**AIM OF THE TASK:**
Using the data beneath this instruction, retype only the lines from the one that contains "(430, 153) = (201, 825): blue" down to the one that contains "(1013, 230) = (95, 127): turquoise", both included, exactly as they appear.

**EXERCISE INPUTS:**
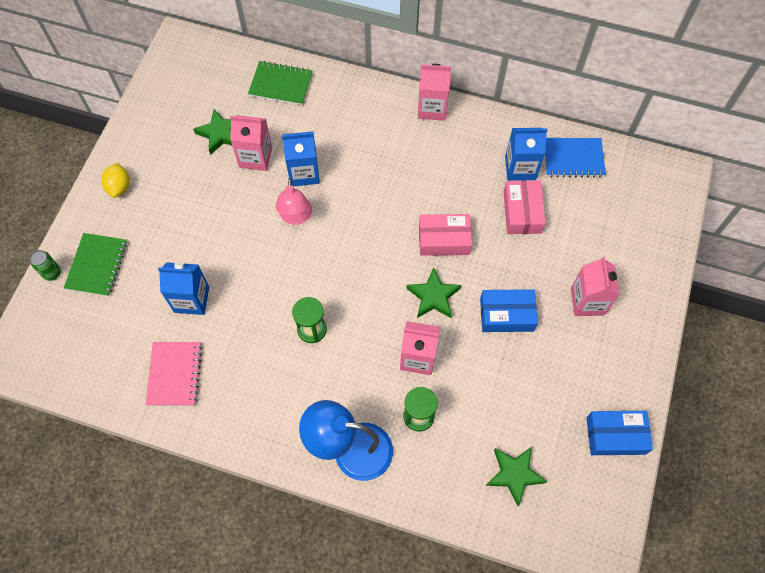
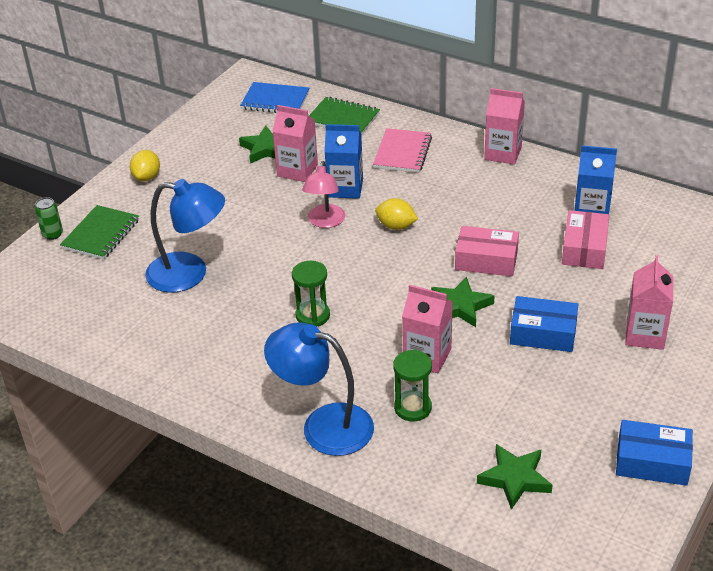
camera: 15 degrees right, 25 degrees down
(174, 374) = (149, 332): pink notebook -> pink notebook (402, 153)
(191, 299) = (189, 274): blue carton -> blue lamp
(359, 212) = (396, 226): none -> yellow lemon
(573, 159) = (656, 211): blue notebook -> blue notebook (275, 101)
==
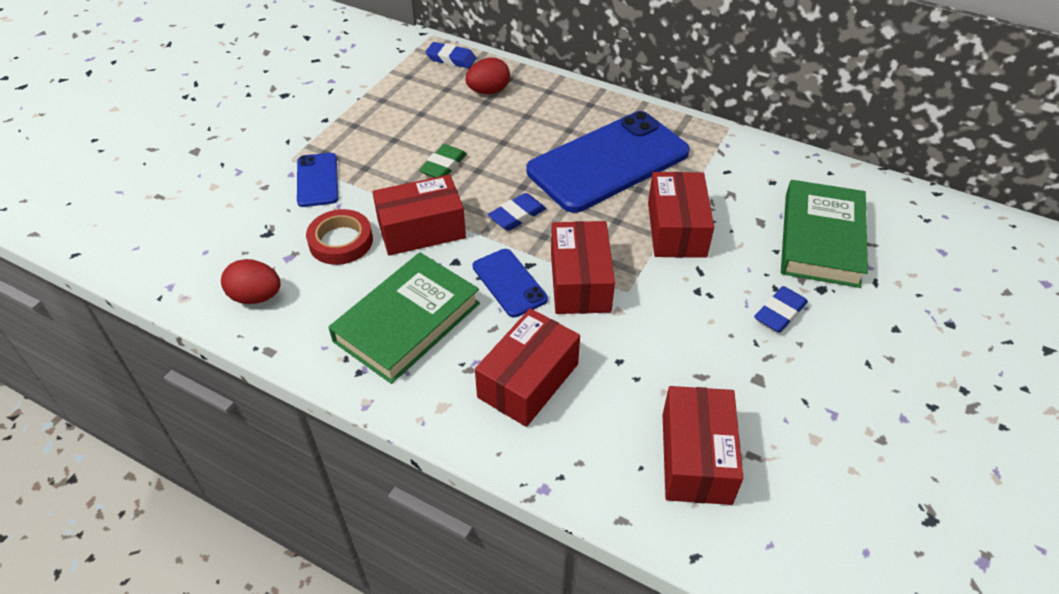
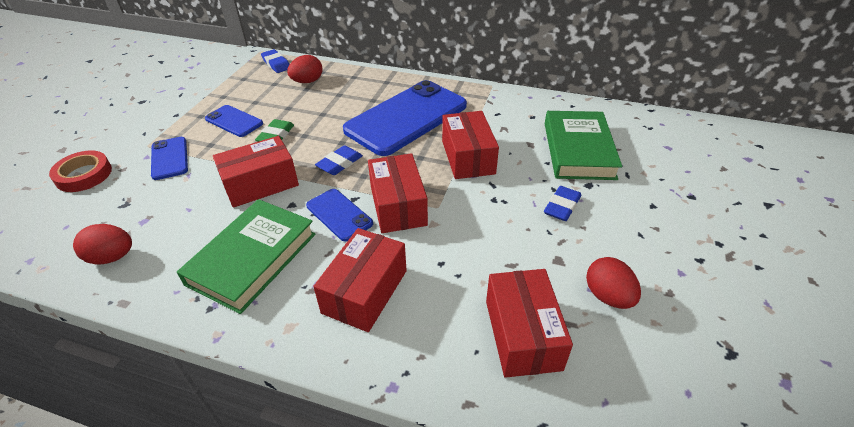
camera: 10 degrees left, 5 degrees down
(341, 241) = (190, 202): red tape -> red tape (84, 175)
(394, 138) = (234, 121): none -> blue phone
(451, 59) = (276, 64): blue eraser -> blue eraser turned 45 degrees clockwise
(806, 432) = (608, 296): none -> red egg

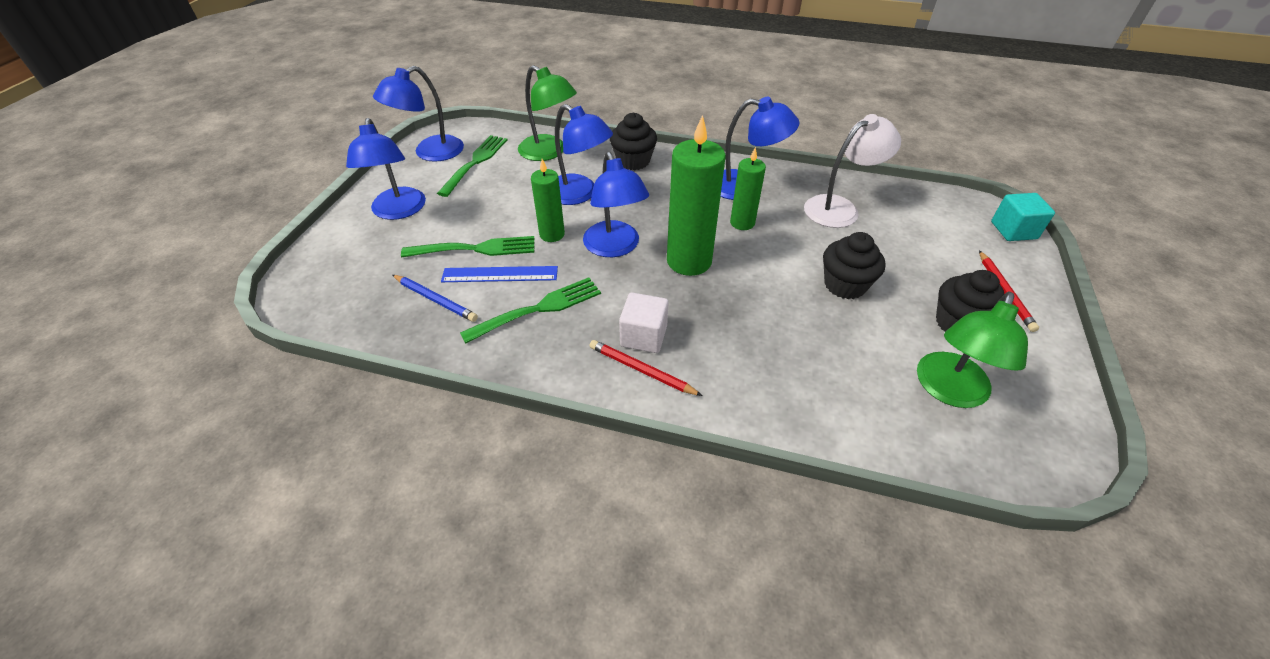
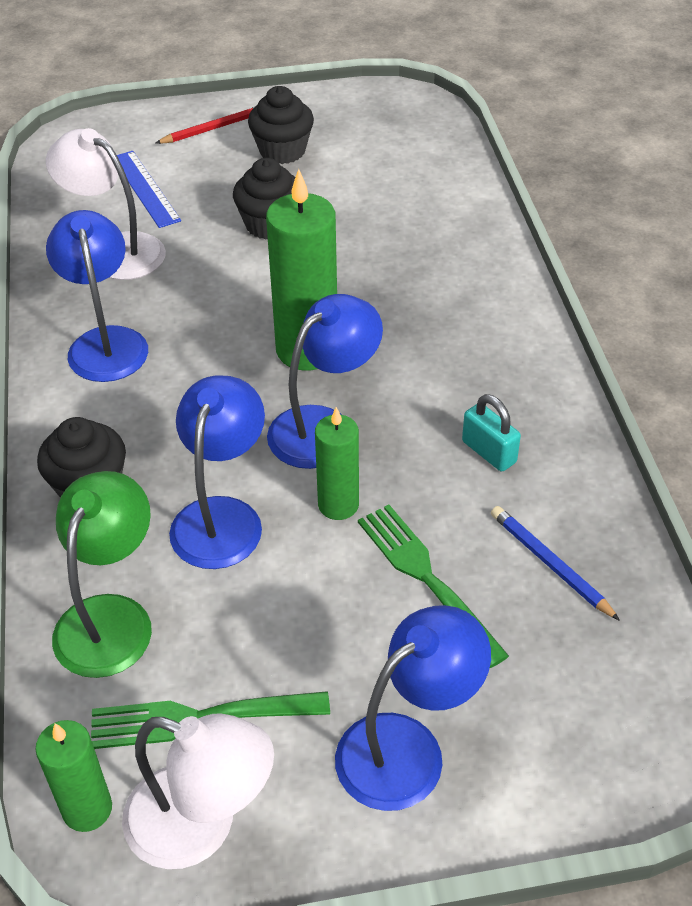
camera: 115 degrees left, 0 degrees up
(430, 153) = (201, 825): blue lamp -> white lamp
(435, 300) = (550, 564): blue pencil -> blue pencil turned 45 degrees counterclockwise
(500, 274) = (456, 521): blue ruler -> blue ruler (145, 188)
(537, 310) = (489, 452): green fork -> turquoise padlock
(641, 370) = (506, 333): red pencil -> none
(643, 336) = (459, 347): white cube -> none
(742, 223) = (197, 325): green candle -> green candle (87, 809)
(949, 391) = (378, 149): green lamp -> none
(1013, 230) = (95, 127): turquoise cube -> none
---
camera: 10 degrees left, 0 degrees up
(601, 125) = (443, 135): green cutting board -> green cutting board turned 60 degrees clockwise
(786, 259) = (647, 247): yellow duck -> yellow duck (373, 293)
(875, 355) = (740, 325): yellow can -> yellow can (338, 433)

**ANSWER SPACE:**
(430, 153) = (201, 825): blue lamp -> white lamp
(435, 300) = (550, 564): blue pencil -> blue pencil turned 45 degrees counterclockwise
(500, 274) = (456, 521): blue ruler -> blue ruler (145, 188)
(537, 310) = (489, 452): green fork -> turquoise padlock
(641, 370) = (506, 333): red pencil -> none
(643, 336) = (459, 347): white cube -> none
(742, 223) = (197, 325): green candle -> green candle (87, 809)
(949, 391) = (378, 149): green lamp -> none
(1013, 230) = (95, 127): turquoise cube -> none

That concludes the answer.